Find the line containing "green brick A5:B5", then output it and every line after it through the end of the listing below, exactly as written.
== Segment start ==
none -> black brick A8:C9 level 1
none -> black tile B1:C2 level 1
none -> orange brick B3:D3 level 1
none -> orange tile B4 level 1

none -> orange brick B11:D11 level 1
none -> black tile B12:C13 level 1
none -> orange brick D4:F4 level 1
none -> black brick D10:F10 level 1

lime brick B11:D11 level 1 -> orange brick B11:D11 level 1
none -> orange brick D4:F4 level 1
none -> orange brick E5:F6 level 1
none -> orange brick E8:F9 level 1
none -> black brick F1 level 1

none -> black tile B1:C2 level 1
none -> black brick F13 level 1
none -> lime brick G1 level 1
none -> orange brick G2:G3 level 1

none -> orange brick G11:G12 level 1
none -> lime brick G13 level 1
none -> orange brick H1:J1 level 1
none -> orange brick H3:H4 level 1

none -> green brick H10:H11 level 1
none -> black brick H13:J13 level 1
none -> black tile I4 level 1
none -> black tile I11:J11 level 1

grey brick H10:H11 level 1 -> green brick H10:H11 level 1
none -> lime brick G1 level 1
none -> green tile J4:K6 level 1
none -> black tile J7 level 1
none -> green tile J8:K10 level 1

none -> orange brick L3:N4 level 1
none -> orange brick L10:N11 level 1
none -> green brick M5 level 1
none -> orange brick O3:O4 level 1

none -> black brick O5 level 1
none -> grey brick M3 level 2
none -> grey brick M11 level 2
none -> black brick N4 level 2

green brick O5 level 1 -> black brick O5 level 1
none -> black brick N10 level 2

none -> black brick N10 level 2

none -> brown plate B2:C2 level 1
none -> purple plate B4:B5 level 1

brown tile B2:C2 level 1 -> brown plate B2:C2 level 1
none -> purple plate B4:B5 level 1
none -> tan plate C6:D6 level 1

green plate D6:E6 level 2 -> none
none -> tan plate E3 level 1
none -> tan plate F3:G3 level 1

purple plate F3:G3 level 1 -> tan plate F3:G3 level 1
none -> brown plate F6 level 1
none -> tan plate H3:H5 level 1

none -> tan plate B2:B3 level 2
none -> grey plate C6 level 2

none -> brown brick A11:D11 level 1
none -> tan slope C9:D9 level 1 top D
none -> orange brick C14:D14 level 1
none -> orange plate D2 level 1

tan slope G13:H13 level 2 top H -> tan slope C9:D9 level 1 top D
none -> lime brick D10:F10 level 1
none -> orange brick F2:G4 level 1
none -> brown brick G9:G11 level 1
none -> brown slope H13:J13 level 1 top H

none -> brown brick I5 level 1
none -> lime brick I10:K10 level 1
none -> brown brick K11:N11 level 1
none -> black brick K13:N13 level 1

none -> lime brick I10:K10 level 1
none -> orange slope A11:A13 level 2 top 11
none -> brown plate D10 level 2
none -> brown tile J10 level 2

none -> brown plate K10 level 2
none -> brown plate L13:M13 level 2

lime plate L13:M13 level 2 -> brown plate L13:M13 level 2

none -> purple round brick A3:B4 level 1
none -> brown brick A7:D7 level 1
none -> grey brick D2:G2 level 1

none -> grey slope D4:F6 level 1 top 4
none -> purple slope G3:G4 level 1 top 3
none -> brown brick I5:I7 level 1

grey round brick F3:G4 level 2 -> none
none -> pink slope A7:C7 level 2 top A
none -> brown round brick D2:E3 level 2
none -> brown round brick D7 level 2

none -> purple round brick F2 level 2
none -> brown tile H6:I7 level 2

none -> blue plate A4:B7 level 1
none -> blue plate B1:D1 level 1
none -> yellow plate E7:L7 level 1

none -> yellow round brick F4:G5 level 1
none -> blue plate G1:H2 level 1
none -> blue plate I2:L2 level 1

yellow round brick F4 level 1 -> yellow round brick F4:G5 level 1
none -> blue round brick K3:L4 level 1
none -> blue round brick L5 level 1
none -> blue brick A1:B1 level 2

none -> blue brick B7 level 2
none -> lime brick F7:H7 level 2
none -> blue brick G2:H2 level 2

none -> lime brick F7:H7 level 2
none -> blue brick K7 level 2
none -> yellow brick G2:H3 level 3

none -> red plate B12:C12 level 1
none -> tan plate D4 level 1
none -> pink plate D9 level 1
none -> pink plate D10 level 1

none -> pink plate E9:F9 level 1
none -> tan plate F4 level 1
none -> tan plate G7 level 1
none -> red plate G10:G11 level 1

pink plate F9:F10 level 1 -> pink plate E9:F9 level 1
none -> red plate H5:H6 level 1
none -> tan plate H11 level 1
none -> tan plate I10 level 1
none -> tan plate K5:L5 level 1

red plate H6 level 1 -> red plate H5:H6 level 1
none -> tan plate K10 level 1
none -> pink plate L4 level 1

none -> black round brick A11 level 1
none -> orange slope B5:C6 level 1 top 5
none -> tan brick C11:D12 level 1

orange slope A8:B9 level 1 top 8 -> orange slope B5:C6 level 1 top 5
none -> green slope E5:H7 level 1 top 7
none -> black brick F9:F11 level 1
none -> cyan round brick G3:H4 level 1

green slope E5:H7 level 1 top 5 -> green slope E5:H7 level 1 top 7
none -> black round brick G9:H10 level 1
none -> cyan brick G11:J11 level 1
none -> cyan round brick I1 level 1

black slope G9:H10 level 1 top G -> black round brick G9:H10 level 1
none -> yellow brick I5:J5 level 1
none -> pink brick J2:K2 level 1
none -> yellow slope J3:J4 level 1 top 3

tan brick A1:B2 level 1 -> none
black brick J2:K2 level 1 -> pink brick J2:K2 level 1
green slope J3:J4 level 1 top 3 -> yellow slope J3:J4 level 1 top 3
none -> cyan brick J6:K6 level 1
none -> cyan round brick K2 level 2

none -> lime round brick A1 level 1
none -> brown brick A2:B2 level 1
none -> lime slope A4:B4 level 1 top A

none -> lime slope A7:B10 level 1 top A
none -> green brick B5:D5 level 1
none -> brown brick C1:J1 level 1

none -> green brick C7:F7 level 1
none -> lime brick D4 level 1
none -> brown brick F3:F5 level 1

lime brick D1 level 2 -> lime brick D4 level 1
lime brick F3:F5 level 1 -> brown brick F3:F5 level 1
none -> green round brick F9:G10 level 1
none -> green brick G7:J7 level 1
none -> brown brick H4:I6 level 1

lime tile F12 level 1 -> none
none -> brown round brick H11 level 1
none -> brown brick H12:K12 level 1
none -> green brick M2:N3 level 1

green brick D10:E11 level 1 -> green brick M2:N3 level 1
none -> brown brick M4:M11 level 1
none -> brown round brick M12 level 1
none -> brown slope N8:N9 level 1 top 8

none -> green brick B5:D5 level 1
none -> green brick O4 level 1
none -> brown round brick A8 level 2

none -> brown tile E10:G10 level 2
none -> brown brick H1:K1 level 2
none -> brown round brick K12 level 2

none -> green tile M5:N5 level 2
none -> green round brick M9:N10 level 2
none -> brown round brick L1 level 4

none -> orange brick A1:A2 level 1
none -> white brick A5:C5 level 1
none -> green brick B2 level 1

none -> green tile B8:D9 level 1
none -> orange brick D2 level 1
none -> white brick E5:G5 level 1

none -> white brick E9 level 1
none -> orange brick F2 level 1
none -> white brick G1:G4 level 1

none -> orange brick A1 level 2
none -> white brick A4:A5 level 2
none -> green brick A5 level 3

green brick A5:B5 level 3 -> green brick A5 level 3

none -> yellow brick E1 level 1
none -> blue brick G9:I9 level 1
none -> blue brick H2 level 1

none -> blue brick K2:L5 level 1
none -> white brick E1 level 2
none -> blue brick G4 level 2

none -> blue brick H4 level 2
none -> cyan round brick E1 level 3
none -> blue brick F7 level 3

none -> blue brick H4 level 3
== Segment end ==
The answer:
green brick A5:B5 level 3 -> green brick A5 level 3

none -> yellow brick E1 level 1
none -> blue brick G9:I9 level 1
none -> blue brick H2 level 1

none -> blue brick K2:L5 level 1
none -> white brick E1 level 2
none -> blue brick G4 level 2

none -> blue brick H4 level 2
none -> cyan round brick E1 level 3
none -> blue brick F7 level 3

none -> blue brick H4 level 3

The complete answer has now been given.